Task item >>
Copy exactly, please, the lines of the data from its start through the line containing "R1: 1.3k (+9V, N10) -> 1.3k (N3, N6)".

[Change listing data]
▬▬▬▬▬▬
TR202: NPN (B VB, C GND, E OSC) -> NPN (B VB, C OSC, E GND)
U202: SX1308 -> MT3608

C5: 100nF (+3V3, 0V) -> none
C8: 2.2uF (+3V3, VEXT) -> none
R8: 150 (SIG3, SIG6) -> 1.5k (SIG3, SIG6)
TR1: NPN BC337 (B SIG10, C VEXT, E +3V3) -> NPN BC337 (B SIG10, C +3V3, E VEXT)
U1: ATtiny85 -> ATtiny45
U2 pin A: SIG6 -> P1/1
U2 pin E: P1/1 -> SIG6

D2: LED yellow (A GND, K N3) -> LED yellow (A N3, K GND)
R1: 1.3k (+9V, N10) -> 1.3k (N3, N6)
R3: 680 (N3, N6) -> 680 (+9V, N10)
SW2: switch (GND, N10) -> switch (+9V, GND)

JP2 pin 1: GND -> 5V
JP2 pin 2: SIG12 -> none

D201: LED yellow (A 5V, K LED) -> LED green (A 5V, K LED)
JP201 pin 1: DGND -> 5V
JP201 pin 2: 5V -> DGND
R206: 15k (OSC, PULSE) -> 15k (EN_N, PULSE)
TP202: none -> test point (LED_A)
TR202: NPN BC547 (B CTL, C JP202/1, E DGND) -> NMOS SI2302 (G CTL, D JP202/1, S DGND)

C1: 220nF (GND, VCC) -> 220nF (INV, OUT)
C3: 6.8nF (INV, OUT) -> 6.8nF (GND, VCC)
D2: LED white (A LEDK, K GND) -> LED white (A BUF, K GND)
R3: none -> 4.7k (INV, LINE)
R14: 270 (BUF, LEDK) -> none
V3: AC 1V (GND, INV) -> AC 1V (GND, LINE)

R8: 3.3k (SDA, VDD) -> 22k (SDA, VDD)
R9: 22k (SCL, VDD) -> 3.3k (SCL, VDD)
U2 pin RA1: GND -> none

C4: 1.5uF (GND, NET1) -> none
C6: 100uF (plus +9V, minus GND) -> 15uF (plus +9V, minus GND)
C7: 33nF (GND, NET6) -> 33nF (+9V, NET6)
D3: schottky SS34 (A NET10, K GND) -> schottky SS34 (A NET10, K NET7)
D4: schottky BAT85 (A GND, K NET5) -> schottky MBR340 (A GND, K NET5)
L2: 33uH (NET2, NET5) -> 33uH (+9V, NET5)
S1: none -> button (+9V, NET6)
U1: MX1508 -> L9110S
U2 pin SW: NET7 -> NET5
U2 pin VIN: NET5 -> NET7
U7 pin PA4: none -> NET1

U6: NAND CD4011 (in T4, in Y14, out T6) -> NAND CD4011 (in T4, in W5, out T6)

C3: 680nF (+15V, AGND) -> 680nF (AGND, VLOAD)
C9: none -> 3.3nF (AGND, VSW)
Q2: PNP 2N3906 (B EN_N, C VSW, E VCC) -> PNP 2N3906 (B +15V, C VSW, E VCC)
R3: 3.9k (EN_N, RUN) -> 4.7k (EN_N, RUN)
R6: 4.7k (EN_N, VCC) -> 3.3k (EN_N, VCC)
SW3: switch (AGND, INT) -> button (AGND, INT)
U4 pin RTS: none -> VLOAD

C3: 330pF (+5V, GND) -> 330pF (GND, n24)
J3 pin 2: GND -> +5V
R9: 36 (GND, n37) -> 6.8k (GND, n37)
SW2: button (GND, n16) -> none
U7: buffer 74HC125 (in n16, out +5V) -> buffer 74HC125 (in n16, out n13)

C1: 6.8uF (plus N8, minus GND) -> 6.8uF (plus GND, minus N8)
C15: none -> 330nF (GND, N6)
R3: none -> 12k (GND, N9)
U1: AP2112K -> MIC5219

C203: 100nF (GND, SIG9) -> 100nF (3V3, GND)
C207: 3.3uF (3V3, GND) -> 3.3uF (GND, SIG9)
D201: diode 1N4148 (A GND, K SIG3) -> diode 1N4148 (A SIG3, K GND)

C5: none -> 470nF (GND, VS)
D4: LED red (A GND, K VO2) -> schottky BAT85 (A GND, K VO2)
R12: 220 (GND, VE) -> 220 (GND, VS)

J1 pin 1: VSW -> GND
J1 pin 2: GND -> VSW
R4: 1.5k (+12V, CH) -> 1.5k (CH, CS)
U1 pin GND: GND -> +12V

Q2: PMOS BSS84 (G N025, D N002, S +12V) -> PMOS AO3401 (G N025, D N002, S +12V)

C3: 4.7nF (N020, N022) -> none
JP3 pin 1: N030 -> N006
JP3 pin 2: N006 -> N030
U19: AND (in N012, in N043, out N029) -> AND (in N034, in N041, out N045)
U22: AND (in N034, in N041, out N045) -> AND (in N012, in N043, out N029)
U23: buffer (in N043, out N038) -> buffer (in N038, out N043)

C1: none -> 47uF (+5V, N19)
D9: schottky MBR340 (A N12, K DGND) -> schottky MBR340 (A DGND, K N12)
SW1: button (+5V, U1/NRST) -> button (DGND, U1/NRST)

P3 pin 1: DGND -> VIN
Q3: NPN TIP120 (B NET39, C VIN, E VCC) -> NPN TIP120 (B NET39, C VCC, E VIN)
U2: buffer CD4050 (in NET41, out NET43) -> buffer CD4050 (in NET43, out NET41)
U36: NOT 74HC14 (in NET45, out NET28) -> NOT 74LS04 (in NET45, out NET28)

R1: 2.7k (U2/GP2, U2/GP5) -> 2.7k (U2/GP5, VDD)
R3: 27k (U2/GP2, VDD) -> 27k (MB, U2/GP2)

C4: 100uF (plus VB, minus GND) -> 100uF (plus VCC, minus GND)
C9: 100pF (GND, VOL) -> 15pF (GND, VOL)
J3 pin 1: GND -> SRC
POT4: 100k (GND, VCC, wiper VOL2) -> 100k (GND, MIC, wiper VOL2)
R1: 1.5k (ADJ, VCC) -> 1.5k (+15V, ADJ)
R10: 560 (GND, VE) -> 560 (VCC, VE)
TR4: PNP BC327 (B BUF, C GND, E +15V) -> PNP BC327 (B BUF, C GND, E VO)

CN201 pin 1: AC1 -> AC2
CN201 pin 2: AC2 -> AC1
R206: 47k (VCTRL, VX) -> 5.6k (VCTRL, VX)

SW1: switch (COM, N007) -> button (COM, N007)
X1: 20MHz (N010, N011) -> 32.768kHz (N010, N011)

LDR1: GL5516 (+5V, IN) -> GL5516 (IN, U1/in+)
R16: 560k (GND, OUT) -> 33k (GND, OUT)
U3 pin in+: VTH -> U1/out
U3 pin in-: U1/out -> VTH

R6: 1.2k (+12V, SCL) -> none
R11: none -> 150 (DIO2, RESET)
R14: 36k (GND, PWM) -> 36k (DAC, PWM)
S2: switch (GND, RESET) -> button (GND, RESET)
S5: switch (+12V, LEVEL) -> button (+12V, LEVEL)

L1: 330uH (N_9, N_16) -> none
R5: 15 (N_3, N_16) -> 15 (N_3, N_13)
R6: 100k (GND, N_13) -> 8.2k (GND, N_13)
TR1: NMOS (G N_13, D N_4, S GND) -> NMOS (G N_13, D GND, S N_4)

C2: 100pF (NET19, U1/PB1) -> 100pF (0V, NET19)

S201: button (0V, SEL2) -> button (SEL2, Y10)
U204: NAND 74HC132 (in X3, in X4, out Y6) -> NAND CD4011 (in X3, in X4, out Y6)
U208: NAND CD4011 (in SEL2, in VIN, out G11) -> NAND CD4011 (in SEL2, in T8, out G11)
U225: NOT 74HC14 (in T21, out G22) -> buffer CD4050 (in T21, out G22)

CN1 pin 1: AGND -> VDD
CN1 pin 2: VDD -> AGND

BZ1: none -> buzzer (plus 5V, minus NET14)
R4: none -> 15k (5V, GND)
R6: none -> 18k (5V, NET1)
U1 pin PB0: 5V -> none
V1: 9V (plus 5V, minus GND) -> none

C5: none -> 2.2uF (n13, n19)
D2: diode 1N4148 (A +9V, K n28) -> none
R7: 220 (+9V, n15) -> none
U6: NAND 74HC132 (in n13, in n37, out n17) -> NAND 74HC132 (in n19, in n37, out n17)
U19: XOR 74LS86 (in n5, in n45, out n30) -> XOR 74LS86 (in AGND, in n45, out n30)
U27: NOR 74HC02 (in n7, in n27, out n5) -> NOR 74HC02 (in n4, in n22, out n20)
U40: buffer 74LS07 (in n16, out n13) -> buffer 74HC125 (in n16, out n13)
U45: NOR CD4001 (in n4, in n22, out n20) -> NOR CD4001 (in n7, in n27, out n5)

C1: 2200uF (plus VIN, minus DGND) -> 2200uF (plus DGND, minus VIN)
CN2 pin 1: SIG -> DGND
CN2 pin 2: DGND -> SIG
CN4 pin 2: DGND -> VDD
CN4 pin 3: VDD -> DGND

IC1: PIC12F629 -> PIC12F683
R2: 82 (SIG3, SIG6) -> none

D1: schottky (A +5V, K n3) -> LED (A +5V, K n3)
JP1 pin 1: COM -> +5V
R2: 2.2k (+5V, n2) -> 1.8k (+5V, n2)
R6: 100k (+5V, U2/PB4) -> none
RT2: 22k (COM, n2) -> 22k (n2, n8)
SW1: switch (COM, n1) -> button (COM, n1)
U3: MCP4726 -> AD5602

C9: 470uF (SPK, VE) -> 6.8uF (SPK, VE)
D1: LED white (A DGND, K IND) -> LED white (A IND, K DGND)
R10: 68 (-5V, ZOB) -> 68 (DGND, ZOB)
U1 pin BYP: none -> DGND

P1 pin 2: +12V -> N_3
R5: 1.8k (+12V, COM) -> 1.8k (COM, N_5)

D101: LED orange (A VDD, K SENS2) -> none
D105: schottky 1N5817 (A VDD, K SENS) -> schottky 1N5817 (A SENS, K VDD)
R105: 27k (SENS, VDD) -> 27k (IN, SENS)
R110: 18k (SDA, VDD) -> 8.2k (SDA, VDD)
▬▬▬▬▬▬
Answer to this task >>
TR202: NPN (B VB, C GND, E OSC) -> NPN (B VB, C OSC, E GND)
U202: SX1308 -> MT3608

C5: 100nF (+3V3, 0V) -> none
C8: 2.2uF (+3V3, VEXT) -> none
R8: 150 (SIG3, SIG6) -> 1.5k (SIG3, SIG6)
TR1: NPN BC337 (B SIG10, C VEXT, E +3V3) -> NPN BC337 (B SIG10, C +3V3, E VEXT)
U1: ATtiny85 -> ATtiny45
U2 pin A: SIG6 -> P1/1
U2 pin E: P1/1 -> SIG6

D2: LED yellow (A GND, K N3) -> LED yellow (A N3, K GND)
R1: 1.3k (+9V, N10) -> 1.3k (N3, N6)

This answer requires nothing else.